• **GIVEN ENTRIES**:
========================================

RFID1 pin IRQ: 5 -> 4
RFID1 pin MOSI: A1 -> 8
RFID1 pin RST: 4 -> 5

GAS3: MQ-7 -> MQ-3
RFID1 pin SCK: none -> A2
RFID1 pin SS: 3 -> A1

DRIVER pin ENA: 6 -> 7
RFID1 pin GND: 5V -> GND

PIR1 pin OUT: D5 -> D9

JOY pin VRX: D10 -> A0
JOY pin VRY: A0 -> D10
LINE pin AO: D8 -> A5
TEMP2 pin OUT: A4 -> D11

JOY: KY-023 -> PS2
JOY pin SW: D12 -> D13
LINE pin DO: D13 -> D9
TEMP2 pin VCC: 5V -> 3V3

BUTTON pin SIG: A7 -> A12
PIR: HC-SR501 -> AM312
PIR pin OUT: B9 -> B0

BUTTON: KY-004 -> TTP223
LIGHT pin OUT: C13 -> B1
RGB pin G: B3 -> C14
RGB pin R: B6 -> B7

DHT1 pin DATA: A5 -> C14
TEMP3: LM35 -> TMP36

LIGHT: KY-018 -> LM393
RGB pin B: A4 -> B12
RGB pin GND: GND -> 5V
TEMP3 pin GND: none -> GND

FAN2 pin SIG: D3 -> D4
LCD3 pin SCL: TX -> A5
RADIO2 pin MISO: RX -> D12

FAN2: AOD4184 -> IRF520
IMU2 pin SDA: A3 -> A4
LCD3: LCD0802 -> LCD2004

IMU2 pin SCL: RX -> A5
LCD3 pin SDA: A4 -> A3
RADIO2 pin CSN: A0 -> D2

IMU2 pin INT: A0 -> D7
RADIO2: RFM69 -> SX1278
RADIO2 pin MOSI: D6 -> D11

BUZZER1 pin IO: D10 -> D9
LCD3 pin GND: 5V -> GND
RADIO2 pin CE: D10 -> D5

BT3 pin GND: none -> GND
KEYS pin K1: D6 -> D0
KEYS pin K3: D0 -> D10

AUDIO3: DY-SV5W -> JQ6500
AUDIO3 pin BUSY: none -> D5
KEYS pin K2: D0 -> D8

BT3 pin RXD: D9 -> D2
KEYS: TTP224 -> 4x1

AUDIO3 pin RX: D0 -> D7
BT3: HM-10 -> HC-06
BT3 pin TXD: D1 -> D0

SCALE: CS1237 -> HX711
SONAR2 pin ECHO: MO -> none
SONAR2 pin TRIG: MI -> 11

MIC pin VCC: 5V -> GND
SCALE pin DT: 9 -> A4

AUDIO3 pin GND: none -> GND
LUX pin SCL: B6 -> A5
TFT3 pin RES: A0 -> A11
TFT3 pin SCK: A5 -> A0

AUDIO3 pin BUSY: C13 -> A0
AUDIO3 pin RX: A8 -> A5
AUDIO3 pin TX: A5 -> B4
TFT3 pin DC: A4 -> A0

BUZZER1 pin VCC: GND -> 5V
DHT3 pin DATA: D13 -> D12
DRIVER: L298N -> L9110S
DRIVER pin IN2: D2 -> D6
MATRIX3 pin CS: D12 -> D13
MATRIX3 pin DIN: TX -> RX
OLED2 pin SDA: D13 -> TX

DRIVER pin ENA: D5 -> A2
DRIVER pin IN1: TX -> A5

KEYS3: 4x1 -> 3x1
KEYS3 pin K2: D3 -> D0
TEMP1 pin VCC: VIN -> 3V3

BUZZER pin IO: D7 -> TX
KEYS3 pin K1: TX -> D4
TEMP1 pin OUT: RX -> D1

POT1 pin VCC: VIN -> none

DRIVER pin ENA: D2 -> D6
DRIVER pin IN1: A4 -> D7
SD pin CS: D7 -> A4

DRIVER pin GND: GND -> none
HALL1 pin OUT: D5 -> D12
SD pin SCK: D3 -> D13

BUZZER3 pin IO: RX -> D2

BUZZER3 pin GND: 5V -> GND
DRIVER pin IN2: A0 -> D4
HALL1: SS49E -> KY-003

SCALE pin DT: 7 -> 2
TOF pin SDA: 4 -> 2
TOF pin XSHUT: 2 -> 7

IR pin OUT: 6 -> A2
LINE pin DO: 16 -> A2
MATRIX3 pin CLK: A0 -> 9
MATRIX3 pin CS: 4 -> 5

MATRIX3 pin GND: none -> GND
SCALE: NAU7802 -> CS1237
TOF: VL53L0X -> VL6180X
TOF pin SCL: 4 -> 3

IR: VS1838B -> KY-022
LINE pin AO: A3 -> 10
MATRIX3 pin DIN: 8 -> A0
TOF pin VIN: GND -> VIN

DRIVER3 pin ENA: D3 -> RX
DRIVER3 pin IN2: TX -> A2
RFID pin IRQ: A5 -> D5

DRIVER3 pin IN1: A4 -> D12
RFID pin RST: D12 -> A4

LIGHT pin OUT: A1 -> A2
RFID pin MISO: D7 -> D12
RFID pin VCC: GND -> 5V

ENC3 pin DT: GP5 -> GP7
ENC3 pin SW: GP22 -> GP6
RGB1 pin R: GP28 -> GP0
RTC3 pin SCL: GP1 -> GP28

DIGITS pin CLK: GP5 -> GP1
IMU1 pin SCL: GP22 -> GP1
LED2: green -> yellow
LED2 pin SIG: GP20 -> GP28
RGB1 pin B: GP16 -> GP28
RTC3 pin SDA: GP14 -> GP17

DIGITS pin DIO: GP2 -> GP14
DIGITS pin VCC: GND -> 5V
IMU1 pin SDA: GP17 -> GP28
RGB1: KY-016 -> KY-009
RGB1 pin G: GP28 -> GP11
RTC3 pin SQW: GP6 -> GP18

========================================

• **ABOUT THIS TASK**: The response should hold exactly the lines starting at the line with "MIC pin VCC: 5V -> GND" and ending at the line with "OLED2 pin SDA: D13 -> TX", and no other line of the material above.

• **THE ANSWER**:
MIC pin VCC: 5V -> GND
SCALE pin DT: 9 -> A4

AUDIO3 pin GND: none -> GND
LUX pin SCL: B6 -> A5
TFT3 pin RES: A0 -> A11
TFT3 pin SCK: A5 -> A0

AUDIO3 pin BUSY: C13 -> A0
AUDIO3 pin RX: A8 -> A5
AUDIO3 pin TX: A5 -> B4
TFT3 pin DC: A4 -> A0

BUZZER1 pin VCC: GND -> 5V
DHT3 pin DATA: D13 -> D12
DRIVER: L298N -> L9110S
DRIVER pin IN2: D2 -> D6
MATRIX3 pin CS: D12 -> D13
MATRIX3 pin DIN: TX -> RX
OLED2 pin SDA: D13 -> TX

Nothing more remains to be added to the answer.